> **TASK DETAILS**
Print the records below exactly as they appear. Omit all pictures.

> **RECORDS SUPPLIED**
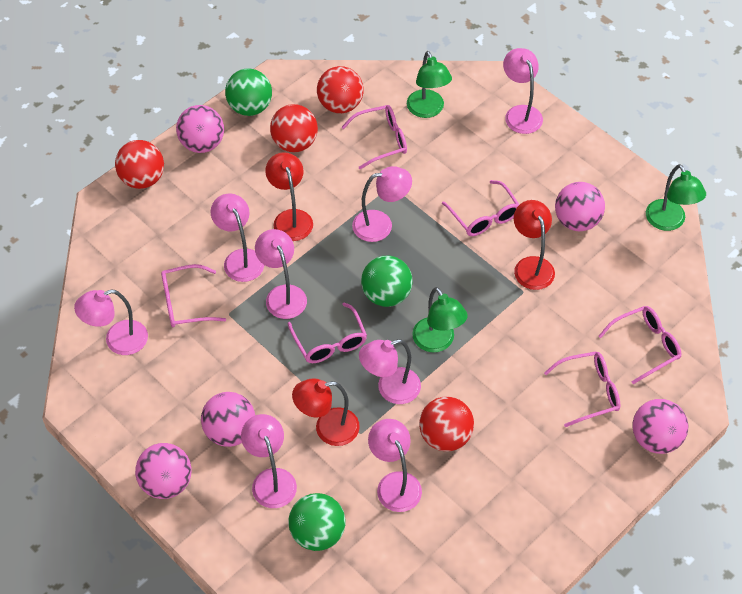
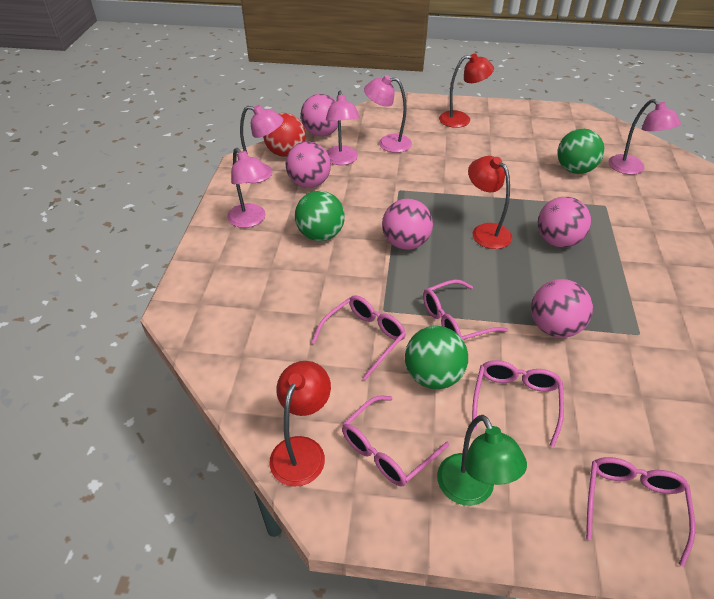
green lamp: 3 -> 1
pink glasses: 6 -> 5
pink lamp: 8 -> 5
red ball: 4 -> 1

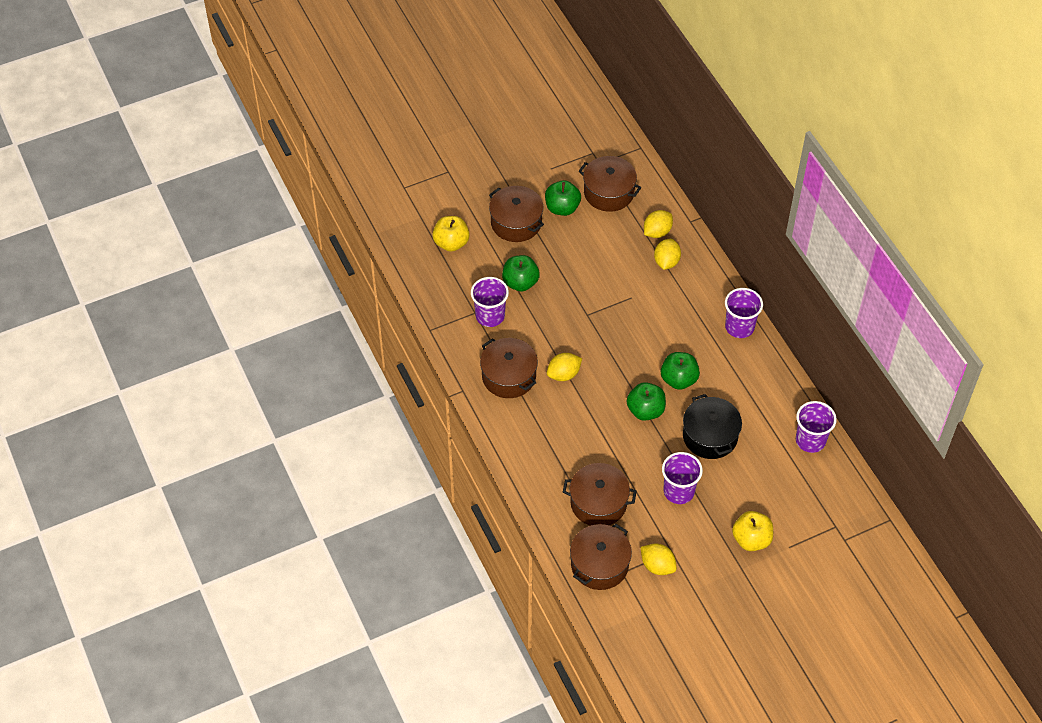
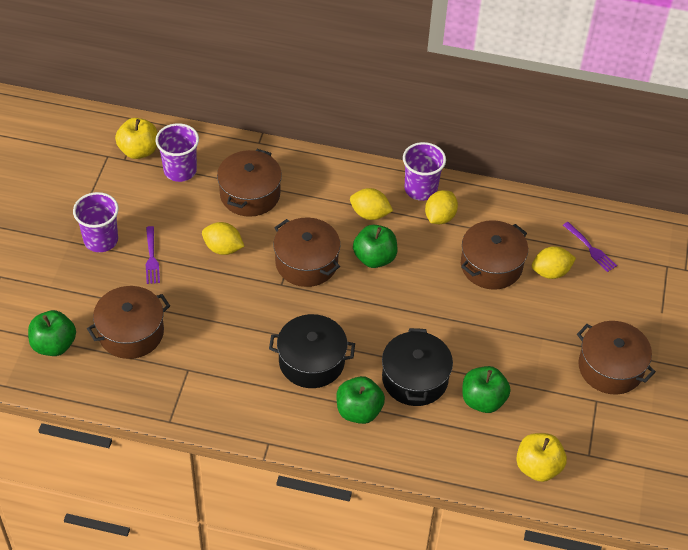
black pot: 1 -> 2
purple cup: 4 -> 3
purple fork: 0 -> 2

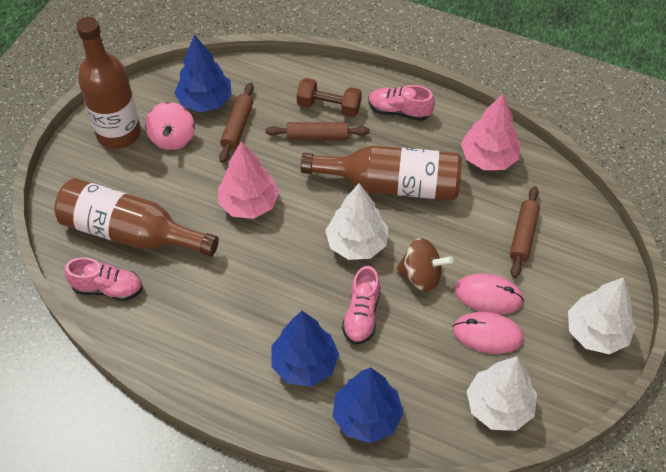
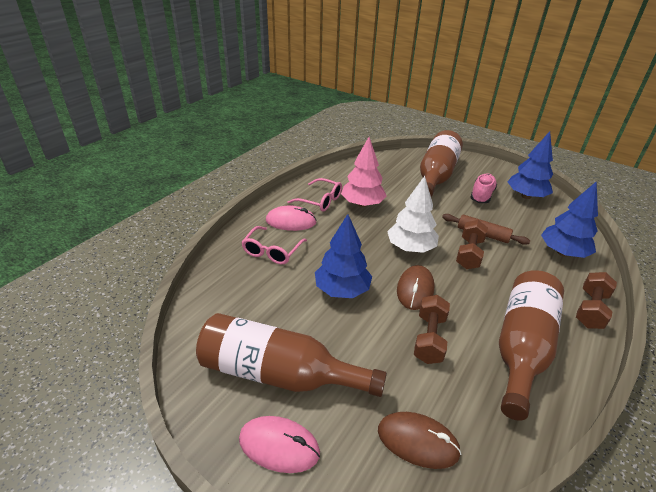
brown dumbbell: 1 -> 3
brown mouse: 0 -> 2
brown rolling pin: 3 -> 1
brown spinning top: 1 -> 0
pink glasses: 0 -> 2
pink shoe: 3 -> 1
pink spinning top: 1 -> 0
pink tree: 2 -> 1
white tree: 3 -> 1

> **RESPONSE TO THE TASK**
green lamp: 3 -> 1
pink glasses: 6 -> 5
pink lamp: 8 -> 5
red ball: 4 -> 1

black pot: 1 -> 2
purple cup: 4 -> 3
purple fork: 0 -> 2

brown dumbbell: 1 -> 3
brown mouse: 0 -> 2
brown rolling pin: 3 -> 1
brown spinning top: 1 -> 0
pink glasses: 0 -> 2
pink shoe: 3 -> 1
pink spinning top: 1 -> 0
pink tree: 2 -> 1
white tree: 3 -> 1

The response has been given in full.